- Opening Delimiter -
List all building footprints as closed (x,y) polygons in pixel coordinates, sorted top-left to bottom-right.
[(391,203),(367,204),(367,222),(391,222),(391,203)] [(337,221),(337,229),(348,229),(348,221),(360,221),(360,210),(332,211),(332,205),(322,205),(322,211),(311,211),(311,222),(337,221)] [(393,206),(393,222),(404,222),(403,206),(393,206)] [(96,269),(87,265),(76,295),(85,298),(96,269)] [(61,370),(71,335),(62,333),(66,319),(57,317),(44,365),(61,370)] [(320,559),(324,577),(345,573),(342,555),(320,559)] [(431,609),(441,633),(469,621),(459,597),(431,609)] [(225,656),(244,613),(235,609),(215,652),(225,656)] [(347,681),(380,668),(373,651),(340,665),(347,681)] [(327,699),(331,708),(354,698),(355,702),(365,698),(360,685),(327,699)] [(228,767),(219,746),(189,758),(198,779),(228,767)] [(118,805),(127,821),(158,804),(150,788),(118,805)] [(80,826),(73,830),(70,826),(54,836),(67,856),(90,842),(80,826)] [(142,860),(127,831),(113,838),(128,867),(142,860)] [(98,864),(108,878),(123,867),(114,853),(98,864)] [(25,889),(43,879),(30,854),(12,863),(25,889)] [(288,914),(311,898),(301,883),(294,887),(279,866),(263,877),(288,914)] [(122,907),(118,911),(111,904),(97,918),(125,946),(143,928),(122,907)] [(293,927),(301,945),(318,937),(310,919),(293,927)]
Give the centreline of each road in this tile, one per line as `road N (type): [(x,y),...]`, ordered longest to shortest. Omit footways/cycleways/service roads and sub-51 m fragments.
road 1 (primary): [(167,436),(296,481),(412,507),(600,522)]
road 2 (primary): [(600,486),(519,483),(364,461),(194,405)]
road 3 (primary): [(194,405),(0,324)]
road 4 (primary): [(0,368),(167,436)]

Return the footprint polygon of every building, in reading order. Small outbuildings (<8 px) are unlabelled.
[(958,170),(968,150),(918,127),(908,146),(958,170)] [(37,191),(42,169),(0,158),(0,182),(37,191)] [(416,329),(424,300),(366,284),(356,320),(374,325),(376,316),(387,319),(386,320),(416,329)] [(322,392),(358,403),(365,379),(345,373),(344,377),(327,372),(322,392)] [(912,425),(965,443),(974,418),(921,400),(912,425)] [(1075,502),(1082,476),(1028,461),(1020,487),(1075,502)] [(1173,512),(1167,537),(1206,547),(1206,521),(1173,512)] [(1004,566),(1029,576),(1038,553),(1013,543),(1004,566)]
- Closing Delimiter -
**What you are asked to do:** Only the lines from the one containing "Return the footprint" through the final line of the material should be printed, each word for word. Both of those lines count.

**Response area:**
Return the footprint polygon of every building, in reading order. Small outbuildings (<8 px) are unlabelled.
[(958,170),(968,150),(918,127),(908,146),(958,170)] [(37,191),(42,169),(0,158),(0,182),(37,191)] [(416,329),(424,300),(366,284),(356,320),(374,325),(376,316),(387,319),(386,320),(416,329)] [(322,392),(358,403),(365,379),(345,373),(344,377),(327,372),(322,392)] [(912,425),(965,443),(974,418),(921,400),(912,425)] [(1075,502),(1082,476),(1028,461),(1020,487),(1075,502)] [(1173,512),(1167,537),(1206,547),(1206,521),(1173,512)] [(1004,566),(1029,576),(1038,553),(1013,543),(1004,566)]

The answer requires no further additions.